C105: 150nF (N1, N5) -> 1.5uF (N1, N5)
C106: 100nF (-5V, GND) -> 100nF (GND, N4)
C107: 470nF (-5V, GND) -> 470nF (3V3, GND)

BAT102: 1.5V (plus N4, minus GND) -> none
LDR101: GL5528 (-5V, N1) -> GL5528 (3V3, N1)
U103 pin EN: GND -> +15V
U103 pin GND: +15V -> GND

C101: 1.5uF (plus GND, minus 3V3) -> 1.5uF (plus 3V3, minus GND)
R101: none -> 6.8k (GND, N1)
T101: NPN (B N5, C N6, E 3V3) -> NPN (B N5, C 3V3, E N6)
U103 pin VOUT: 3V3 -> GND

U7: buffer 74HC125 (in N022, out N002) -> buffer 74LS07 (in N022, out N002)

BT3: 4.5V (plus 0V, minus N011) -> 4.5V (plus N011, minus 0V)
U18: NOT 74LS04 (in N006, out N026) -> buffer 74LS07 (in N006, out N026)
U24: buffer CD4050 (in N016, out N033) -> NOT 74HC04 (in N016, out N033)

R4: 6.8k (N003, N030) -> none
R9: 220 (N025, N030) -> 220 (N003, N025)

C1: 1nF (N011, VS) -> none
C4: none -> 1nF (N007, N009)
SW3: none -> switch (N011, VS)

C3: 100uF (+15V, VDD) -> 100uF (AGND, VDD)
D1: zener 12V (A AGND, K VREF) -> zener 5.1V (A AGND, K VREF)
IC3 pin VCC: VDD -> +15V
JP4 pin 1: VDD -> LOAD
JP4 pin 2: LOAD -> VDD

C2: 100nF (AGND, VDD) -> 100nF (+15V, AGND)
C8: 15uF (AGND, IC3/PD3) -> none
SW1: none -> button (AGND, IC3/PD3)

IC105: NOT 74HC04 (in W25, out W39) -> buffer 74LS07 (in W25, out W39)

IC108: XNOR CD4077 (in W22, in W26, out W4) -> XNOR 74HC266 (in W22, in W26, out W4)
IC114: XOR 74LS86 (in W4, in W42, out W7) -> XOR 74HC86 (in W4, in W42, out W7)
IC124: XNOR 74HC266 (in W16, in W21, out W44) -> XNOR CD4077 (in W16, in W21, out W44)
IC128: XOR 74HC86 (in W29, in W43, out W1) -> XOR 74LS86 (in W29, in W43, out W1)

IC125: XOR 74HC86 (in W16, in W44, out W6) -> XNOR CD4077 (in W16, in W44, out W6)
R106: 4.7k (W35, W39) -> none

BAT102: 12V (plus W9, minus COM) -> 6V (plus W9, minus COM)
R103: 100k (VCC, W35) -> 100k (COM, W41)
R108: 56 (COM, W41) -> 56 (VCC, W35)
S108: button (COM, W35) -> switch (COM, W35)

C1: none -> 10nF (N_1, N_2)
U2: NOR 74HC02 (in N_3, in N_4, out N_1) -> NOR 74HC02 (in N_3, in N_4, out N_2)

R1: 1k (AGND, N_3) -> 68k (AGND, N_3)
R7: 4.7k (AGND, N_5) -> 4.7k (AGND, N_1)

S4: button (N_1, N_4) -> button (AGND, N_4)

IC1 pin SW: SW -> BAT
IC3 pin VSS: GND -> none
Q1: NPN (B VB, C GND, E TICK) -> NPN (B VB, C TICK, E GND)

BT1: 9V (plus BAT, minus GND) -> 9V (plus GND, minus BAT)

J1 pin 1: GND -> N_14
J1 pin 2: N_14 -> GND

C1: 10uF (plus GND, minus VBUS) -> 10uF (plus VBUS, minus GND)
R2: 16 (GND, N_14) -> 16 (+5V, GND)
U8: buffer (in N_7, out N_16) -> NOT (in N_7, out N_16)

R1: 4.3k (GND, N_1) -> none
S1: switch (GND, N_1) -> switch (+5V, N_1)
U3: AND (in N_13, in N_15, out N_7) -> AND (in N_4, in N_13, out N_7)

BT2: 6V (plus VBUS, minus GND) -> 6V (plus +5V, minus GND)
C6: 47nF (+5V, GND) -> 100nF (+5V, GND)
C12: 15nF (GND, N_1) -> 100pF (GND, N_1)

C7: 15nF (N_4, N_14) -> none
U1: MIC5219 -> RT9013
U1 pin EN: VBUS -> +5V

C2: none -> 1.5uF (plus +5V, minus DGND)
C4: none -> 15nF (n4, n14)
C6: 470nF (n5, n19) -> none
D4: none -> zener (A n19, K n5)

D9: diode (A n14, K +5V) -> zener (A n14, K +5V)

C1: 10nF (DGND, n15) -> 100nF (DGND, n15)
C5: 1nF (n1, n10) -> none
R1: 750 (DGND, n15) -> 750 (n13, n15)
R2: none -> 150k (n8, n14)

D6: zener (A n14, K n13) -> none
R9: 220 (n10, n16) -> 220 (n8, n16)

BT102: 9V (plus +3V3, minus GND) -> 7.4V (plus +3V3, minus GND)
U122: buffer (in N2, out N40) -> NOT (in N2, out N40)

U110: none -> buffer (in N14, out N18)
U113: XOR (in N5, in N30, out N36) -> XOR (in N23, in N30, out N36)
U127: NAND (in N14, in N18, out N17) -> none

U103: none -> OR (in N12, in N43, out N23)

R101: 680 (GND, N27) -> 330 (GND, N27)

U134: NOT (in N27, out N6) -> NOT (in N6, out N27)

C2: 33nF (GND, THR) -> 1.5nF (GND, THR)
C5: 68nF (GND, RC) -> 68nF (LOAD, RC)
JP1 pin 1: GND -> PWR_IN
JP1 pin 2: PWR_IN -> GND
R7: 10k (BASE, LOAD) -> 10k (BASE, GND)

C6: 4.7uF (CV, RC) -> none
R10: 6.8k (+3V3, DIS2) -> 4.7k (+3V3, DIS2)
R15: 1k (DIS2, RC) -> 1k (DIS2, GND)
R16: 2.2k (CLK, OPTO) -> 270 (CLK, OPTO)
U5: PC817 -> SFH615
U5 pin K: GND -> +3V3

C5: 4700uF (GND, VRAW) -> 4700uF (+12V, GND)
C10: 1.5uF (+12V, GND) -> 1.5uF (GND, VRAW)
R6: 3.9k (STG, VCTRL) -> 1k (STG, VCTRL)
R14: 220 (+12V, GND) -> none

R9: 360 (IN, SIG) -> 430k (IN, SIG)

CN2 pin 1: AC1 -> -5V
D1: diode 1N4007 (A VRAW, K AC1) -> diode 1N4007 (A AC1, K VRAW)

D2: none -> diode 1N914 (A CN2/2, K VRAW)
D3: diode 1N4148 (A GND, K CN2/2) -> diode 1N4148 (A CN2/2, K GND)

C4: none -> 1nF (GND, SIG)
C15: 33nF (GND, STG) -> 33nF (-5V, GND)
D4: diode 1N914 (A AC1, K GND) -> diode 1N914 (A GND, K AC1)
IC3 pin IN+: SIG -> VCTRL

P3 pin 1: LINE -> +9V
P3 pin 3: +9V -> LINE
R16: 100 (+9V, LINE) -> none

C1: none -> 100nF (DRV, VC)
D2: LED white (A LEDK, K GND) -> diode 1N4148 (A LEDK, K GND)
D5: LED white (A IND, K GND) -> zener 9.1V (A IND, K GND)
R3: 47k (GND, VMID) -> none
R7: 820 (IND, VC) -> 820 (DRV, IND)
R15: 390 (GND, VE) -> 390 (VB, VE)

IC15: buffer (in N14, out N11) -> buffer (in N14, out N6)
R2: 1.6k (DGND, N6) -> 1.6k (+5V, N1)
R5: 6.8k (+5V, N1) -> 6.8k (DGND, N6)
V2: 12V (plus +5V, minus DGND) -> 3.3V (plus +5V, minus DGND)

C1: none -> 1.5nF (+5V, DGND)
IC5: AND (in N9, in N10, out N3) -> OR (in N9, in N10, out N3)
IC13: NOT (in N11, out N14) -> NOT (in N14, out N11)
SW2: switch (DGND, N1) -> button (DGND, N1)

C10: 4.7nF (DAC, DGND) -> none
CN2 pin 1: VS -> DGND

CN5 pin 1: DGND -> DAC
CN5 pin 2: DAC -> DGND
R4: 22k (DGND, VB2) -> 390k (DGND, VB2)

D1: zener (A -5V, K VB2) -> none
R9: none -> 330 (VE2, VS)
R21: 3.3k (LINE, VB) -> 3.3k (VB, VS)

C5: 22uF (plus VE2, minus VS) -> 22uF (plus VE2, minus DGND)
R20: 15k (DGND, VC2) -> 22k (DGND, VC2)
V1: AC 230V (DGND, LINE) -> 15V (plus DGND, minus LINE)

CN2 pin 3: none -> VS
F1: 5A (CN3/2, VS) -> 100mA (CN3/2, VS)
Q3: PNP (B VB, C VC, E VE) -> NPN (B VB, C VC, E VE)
################
- TO DO -
Your task is to set down only the lines that run from the opening of the listing to the line with "U103 pin GND: +15V -> GND", both ends included, each unchanged.

- TASK RESULT -
C105: 150nF (N1, N5) -> 1.5uF (N1, N5)
C106: 100nF (-5V, GND) -> 100nF (GND, N4)
C107: 470nF (-5V, GND) -> 470nF (3V3, GND)

BAT102: 1.5V (plus N4, minus GND) -> none
LDR101: GL5528 (-5V, N1) -> GL5528 (3V3, N1)
U103 pin EN: GND -> +15V
U103 pin GND: +15V -> GND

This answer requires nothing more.